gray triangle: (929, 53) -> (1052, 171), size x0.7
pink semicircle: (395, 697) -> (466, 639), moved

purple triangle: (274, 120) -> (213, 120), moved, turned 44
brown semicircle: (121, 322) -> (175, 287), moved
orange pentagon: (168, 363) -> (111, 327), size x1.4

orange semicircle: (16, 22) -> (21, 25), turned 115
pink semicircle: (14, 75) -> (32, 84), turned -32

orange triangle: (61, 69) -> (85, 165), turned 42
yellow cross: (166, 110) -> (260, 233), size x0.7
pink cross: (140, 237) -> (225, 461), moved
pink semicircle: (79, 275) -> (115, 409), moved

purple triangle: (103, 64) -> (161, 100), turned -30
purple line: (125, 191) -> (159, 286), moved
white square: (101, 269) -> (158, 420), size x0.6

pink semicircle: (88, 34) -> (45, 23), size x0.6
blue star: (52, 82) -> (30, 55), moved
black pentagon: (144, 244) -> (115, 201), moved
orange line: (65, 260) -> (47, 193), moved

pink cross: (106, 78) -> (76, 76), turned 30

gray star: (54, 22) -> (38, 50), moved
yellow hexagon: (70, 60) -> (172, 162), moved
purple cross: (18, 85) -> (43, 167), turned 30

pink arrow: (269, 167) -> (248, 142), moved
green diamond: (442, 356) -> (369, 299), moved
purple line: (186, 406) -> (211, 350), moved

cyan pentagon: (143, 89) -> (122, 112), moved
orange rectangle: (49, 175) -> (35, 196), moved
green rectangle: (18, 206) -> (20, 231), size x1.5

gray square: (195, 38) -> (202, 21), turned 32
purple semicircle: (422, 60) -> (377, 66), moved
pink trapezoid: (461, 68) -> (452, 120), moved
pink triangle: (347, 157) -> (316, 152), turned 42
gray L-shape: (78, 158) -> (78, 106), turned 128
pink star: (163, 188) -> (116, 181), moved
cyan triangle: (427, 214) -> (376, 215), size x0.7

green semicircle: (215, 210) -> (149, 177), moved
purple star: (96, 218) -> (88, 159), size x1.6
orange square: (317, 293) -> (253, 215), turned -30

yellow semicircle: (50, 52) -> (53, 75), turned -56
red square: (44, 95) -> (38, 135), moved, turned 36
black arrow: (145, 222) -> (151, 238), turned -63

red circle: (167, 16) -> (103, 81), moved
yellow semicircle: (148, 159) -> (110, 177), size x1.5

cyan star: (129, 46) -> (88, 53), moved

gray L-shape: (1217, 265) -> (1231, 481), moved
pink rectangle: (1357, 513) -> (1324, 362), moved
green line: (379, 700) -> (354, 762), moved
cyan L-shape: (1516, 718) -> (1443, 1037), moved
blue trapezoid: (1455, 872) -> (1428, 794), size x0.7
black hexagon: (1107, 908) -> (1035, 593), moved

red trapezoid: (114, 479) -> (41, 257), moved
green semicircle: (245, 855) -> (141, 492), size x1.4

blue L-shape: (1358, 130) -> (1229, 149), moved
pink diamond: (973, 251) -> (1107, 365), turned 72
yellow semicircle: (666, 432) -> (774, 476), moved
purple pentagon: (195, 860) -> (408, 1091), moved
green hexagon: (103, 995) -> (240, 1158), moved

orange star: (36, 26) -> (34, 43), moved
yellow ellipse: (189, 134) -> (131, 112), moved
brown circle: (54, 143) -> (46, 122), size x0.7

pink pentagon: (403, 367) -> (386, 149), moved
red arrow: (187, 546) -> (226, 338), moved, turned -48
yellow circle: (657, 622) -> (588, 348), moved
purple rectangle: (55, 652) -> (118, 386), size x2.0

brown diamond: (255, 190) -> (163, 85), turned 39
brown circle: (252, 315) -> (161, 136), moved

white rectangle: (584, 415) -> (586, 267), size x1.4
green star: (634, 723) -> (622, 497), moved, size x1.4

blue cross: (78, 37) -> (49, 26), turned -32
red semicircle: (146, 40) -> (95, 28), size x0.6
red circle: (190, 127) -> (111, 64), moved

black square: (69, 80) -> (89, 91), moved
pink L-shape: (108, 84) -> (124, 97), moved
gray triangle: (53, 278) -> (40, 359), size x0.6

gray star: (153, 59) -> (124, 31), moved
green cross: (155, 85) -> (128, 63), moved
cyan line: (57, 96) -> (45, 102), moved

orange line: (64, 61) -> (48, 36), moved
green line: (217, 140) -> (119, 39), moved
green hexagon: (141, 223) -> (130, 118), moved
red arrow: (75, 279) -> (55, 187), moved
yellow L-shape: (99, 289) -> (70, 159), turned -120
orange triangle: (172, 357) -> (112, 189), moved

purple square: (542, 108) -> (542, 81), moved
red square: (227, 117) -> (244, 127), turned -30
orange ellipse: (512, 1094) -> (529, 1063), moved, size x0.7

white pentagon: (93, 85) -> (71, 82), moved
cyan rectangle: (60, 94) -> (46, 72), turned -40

WHAT IS EXPECTED: Every line that contains "hexagon" should be copied out of the data.

REPLY TO THE TASK:
yellow hexagon: (70, 60) -> (172, 162), moved
black hexagon: (1107, 908) -> (1035, 593), moved
green hexagon: (103, 995) -> (240, 1158), moved
green hexagon: (141, 223) -> (130, 118), moved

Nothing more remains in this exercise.